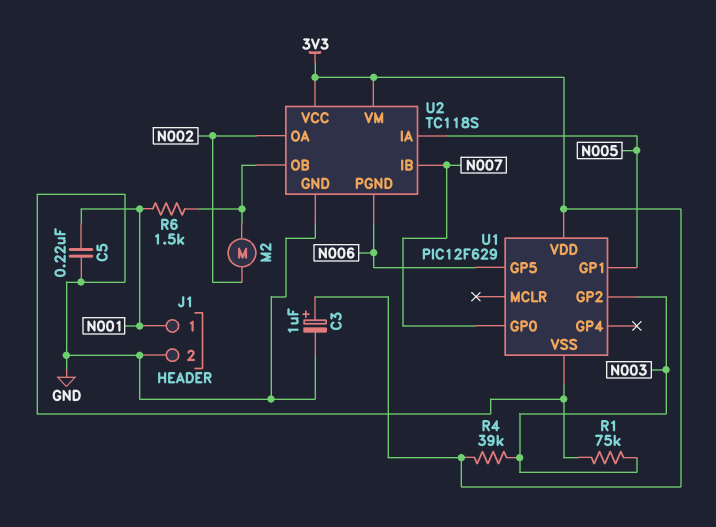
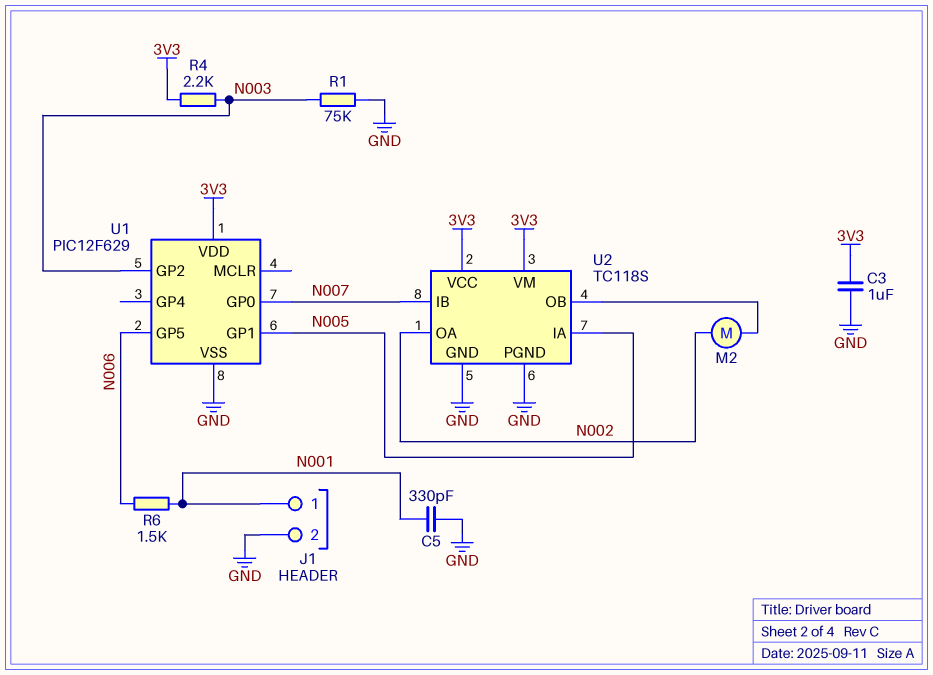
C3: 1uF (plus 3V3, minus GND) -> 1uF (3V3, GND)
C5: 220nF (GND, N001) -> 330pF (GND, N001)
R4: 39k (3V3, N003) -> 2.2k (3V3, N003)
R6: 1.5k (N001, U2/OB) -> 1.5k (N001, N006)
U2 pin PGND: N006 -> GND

-----

* **Assignment**:
Would you return the whole listing exactly, without the pictures?

* **Task response**:
C3: 1uF (plus 3V3, minus GND) -> 1uF (3V3, GND)
C5: 220nF (GND, N001) -> 330pF (GND, N001)
R4: 39k (3V3, N003) -> 2.2k (3V3, N003)
R6: 1.5k (N001, U2/OB) -> 1.5k (N001, N006)
U2 pin PGND: N006 -> GND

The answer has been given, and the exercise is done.